*** Opening of Provided records ***

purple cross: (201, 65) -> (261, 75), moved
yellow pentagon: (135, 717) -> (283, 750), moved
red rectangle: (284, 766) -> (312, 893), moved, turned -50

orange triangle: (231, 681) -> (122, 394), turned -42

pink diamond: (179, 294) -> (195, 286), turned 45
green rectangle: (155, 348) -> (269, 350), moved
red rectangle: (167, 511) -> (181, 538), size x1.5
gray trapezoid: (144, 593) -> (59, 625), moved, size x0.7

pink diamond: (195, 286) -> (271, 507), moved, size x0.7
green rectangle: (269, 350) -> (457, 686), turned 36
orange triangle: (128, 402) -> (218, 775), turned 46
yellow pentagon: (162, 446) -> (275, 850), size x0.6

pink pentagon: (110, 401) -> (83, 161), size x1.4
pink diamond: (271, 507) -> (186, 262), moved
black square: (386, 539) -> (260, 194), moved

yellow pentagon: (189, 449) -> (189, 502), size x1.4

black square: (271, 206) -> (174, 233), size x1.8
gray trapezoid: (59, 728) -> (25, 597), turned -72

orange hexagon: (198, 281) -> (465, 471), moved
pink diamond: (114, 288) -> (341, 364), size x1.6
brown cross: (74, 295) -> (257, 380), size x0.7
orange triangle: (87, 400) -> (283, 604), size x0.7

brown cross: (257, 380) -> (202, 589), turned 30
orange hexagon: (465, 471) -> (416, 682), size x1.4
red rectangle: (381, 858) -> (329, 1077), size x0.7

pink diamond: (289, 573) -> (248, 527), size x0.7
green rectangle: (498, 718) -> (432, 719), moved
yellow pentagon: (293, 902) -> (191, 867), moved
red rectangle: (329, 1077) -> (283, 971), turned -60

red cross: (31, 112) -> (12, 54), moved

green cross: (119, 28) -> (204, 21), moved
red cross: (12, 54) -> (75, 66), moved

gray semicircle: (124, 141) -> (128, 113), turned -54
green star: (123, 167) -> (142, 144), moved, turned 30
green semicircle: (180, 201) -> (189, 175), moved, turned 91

*** Close of Provided records ***

Respond with the number of lines in the entries that include the string "turned", and nothing besides.

11